HOW TO COMPLETE THIS TASK:
The lines below, from the first through the one containing "The pink marker", are to be given again exactly, with pictures left out and nothing added.

[Object state comparisons]
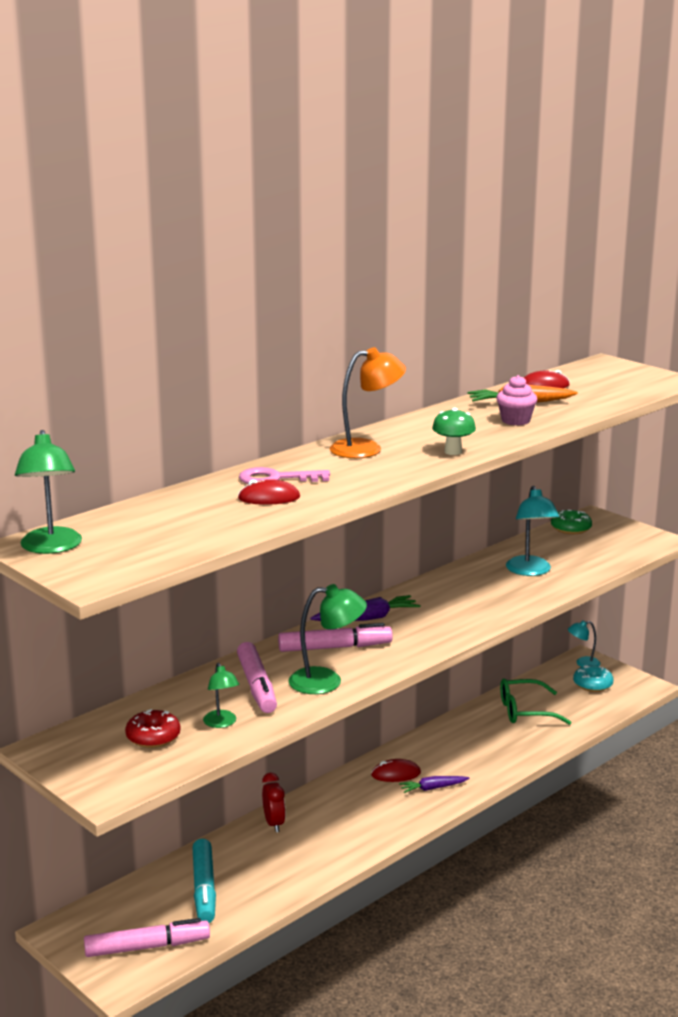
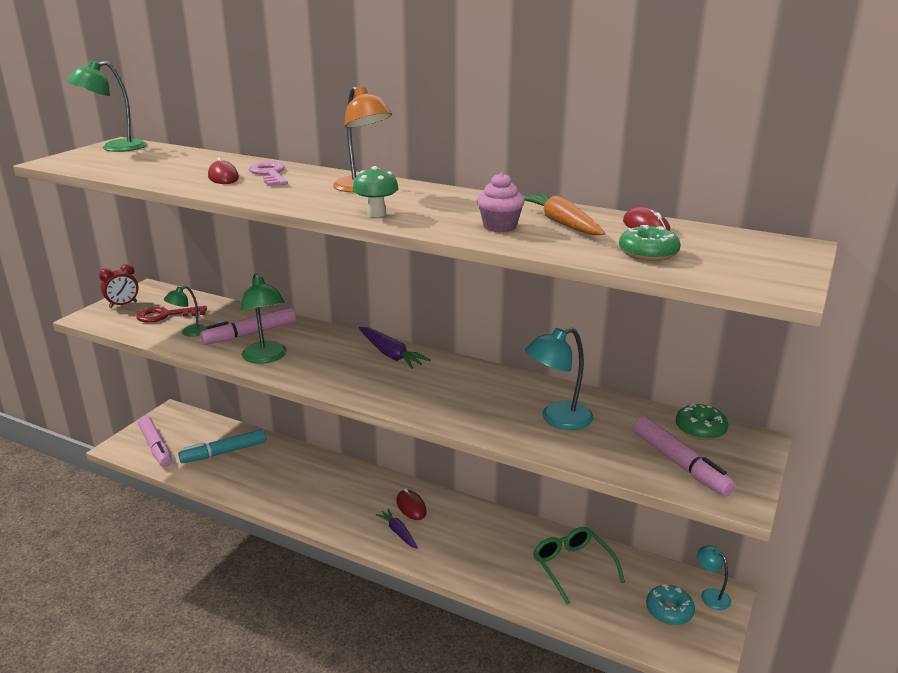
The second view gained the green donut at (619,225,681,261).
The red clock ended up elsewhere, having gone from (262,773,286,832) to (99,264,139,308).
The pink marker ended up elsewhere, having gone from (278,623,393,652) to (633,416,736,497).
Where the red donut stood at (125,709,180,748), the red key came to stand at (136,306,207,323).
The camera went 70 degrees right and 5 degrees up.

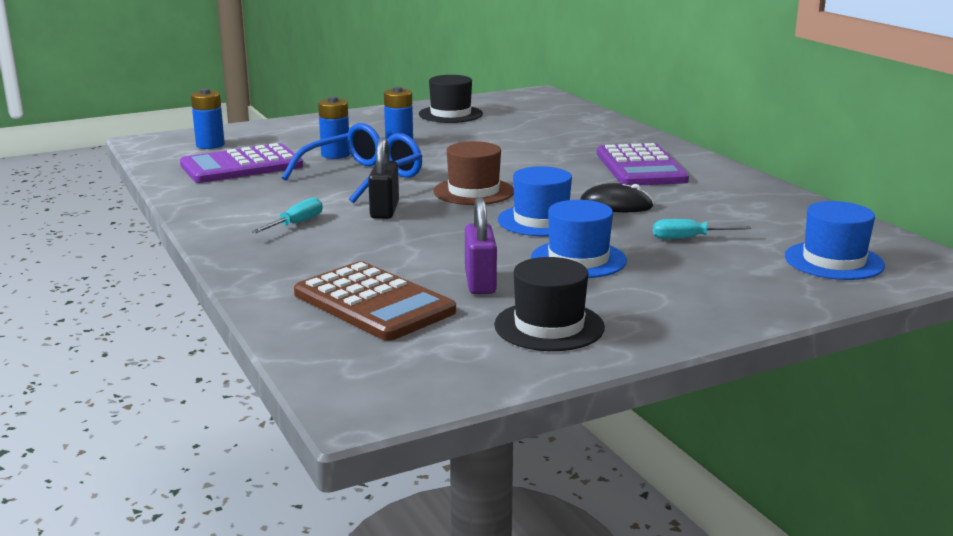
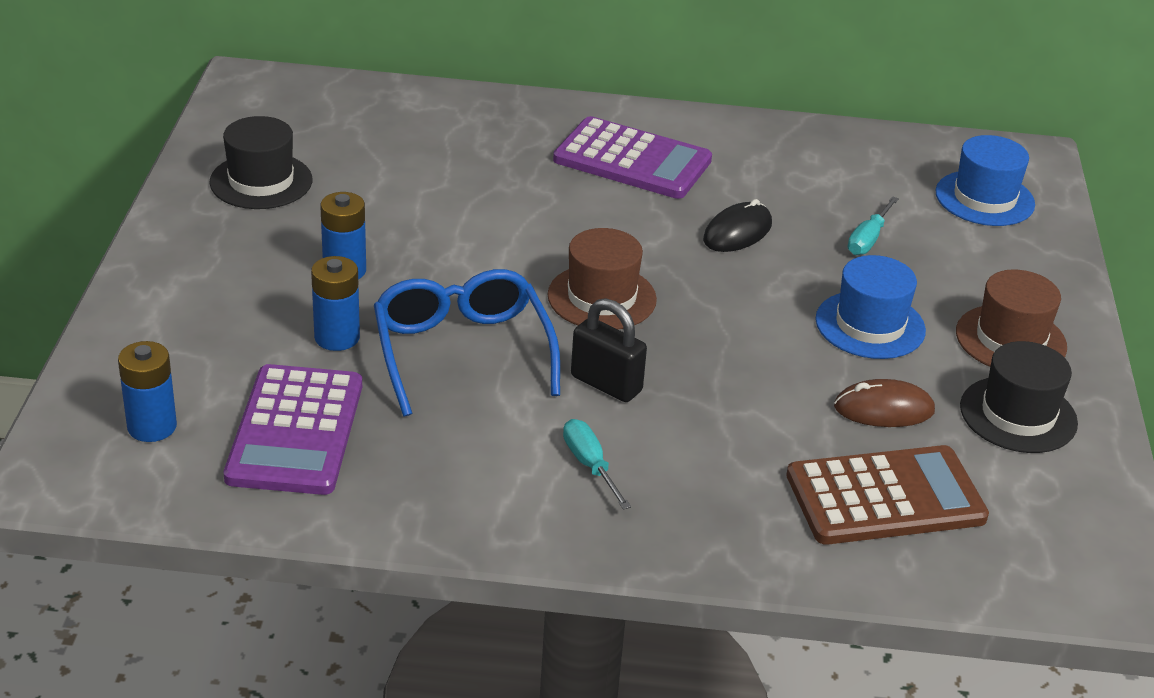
The second view lost the blue hat at (498,166,572,236).
The second view gained the brown hat at (956,269,1067,367).
Where the purple padlock stood at (465,198,497,294), the brown mouse came to stand at (834,379,935,427).
The camera went 60 degrees left and 15 degrees up.

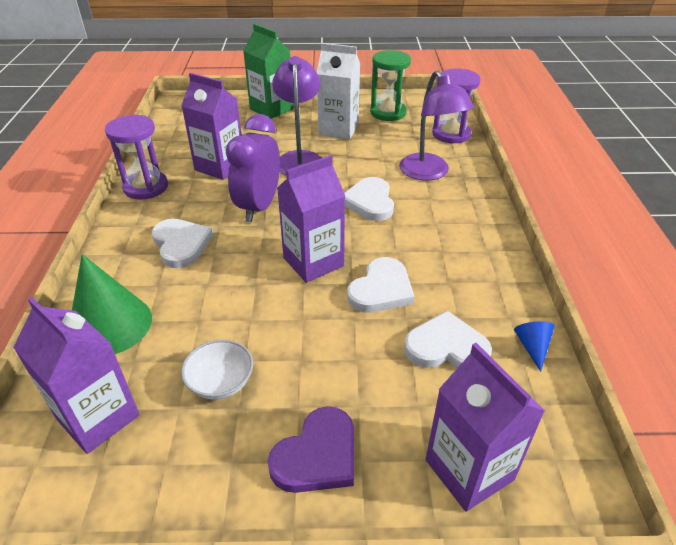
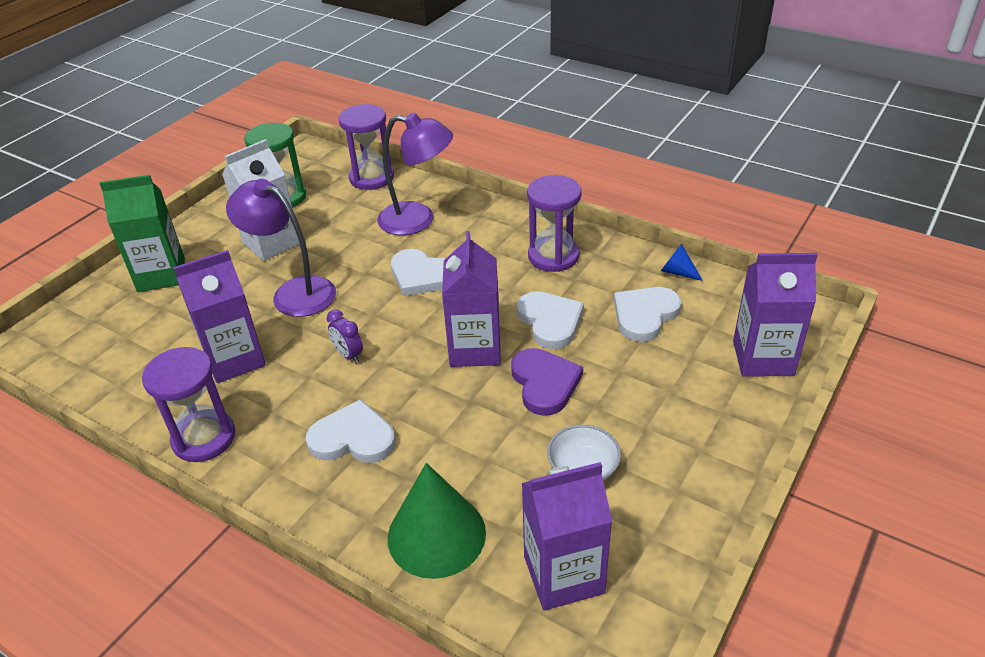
The second view gained the purple hourglass at (527,175,582,272).
The purple heart ended up elsewhere, having gone from (268,406,354,493) to (511,348,583,416).
The size of the purple clock at (226,114,280,222) changed by a factor of 0.46.
The camera went 55 degrees left and 0 degrees up.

ANSWER:
The second view gained the green donut at (619,225,681,261).
The red clock ended up elsewhere, having gone from (262,773,286,832) to (99,264,139,308).
The pink marker ended up elsewhere, having gone from (278,623,393,652) to (633,416,736,497).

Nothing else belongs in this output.